Look for the line with "[(528,62),(528,88),(509,88),(509,62),(528,62)]"; please transcribe it and every later line in the entries exactly, up to the end, leaving pictures out.

[Polygon vertex coordinate data]
· · · · ·

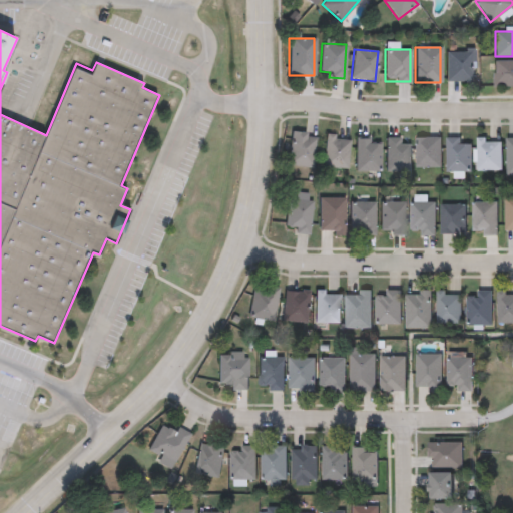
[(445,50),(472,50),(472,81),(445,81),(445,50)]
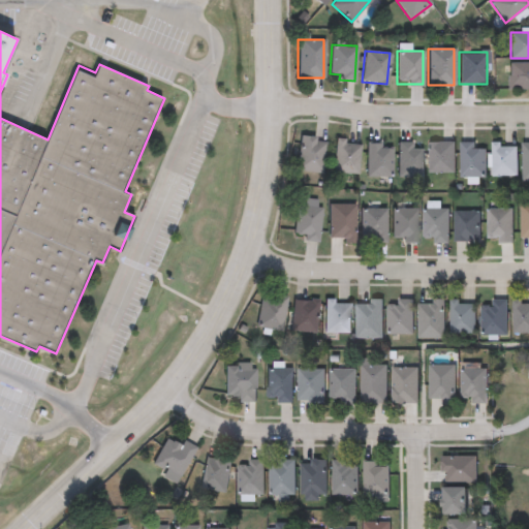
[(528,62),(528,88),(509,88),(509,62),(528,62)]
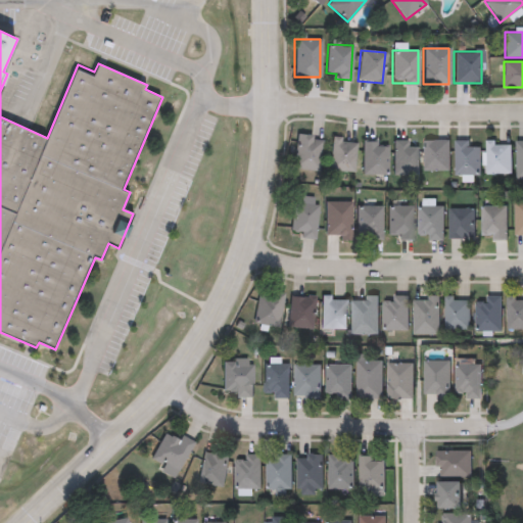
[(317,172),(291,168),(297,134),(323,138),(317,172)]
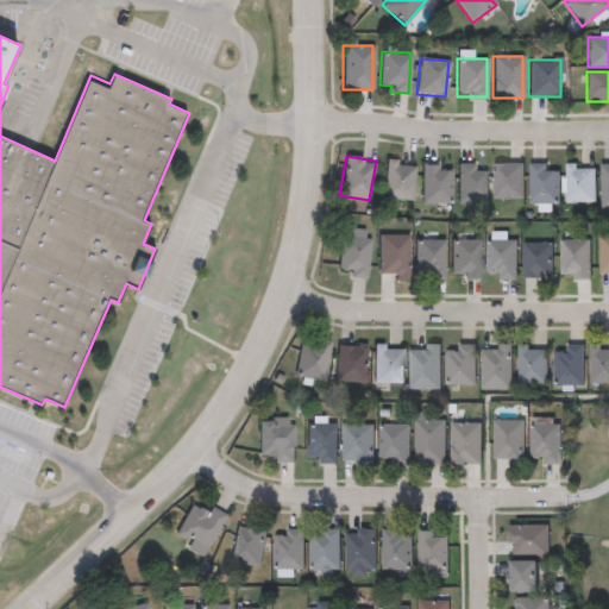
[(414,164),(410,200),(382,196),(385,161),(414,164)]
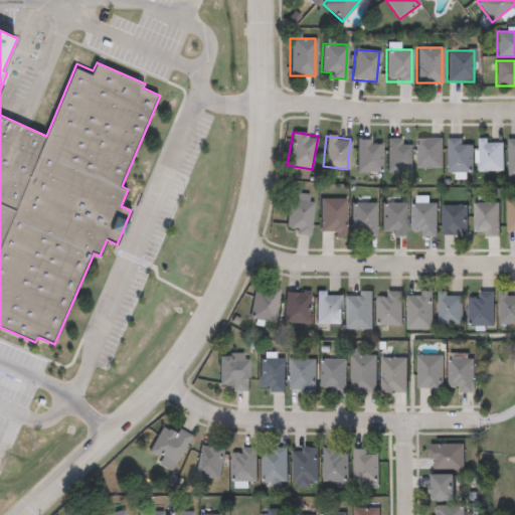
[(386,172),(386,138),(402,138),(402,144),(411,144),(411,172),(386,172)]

· · · · ·

WRITTEN RESPONSE:
[(528,62),(528,88),(509,88),(509,62),(528,62)]
[(317,172),(291,168),(297,134),(323,138),(317,172)]
[(414,164),(410,200),(382,196),(385,161),(414,164)]
[(386,172),(386,138),(402,138),(402,144),(411,144),(411,172),(386,172)]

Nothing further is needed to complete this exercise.